*** Begin section ***
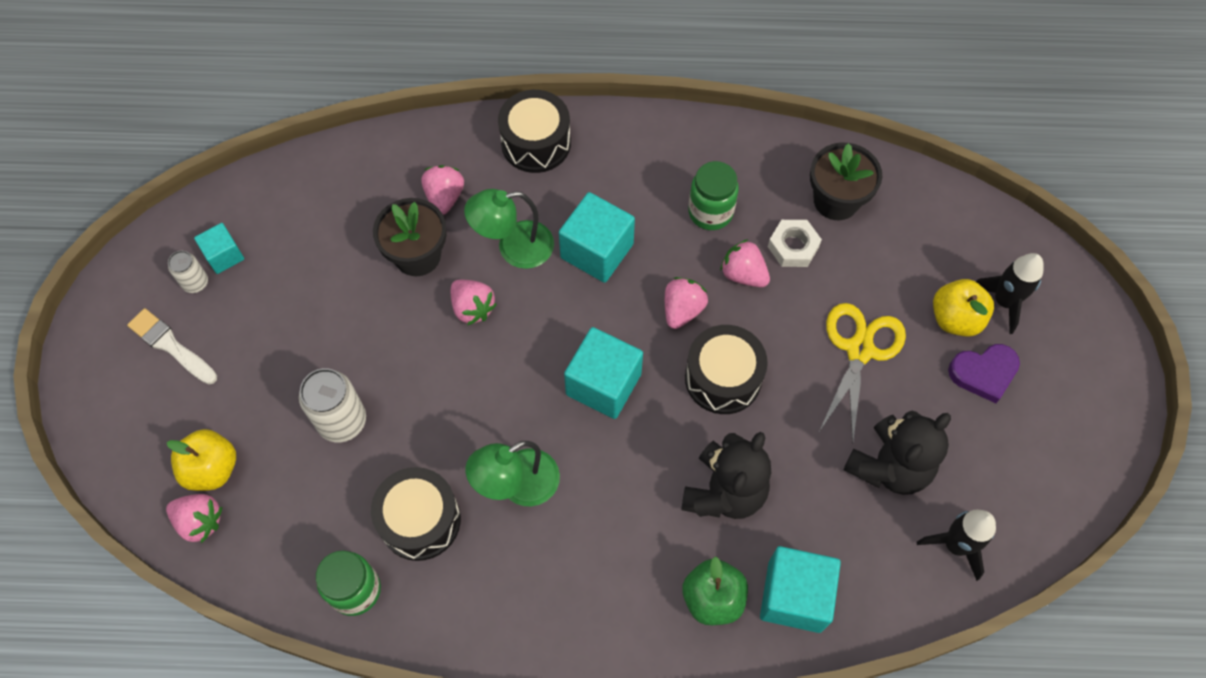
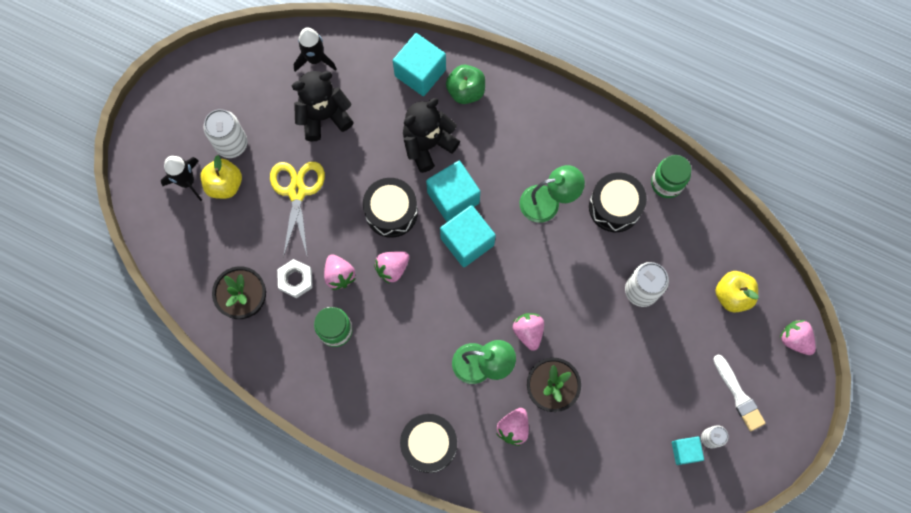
camera: 155 degrees left, 10 degrees up
(200, 521) = (748, 264): pink strawberry -> pink strawberry (794, 339)
(597, 251) = (427, 336): turquoise cube -> turquoise cube (453, 197)
(859, 350) = (297, 192): yellow scissors -> yellow scissors turned 135 degrees clockwise
(983, 373) = (231, 144): purple heart -> white can

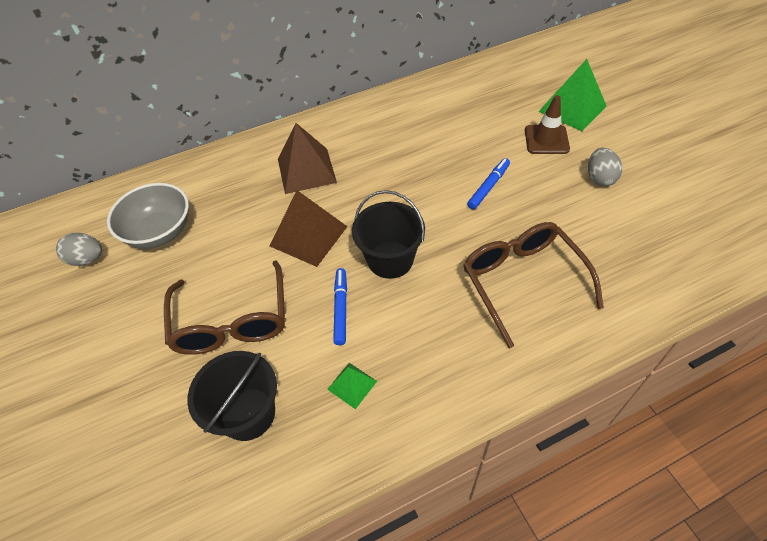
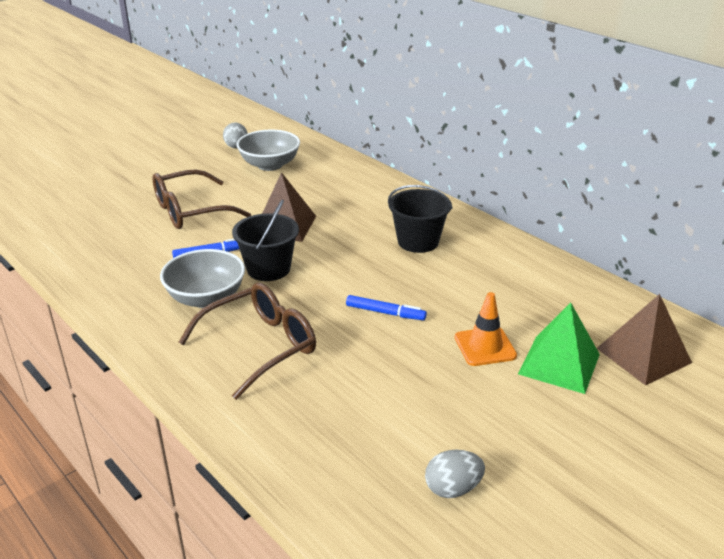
camera: 70 degrees right, 20 degrees down
(248, 414) = (112, 233): black bucket -> black bucket (418, 241)
(306, 170) = (363, 210): brown pyramid -> brown pyramid (643, 355)
(352, 385) = (138, 271): green pyramid -> none
(429, 319) = (206, 298): none -> grey bowl
(546, 140) = (485, 347): brown traffic cone -> orange traffic cone
(600, 178) = (435, 392): grey egg -> grey egg (453, 488)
*** End section ***
- **PROBLEM TO SOLVE**
What you need to produce is an exact copy of the entries above, limited to the lines from the one with "(983, 373) = (231, 144): purple" up to and including the one with "(546, 140) = (485, 347): brown", without pictures.

- **OUTPUT FOR THIS EXERCISE**
(983, 373) = (231, 144): purple heart -> white can

camera: 70 degrees right, 20 degrees down
(248, 414) = (112, 233): black bucket -> black bucket (418, 241)
(306, 170) = (363, 210): brown pyramid -> brown pyramid (643, 355)
(352, 385) = (138, 271): green pyramid -> none
(429, 319) = (206, 298): none -> grey bowl
(546, 140) = (485, 347): brown traffic cone -> orange traffic cone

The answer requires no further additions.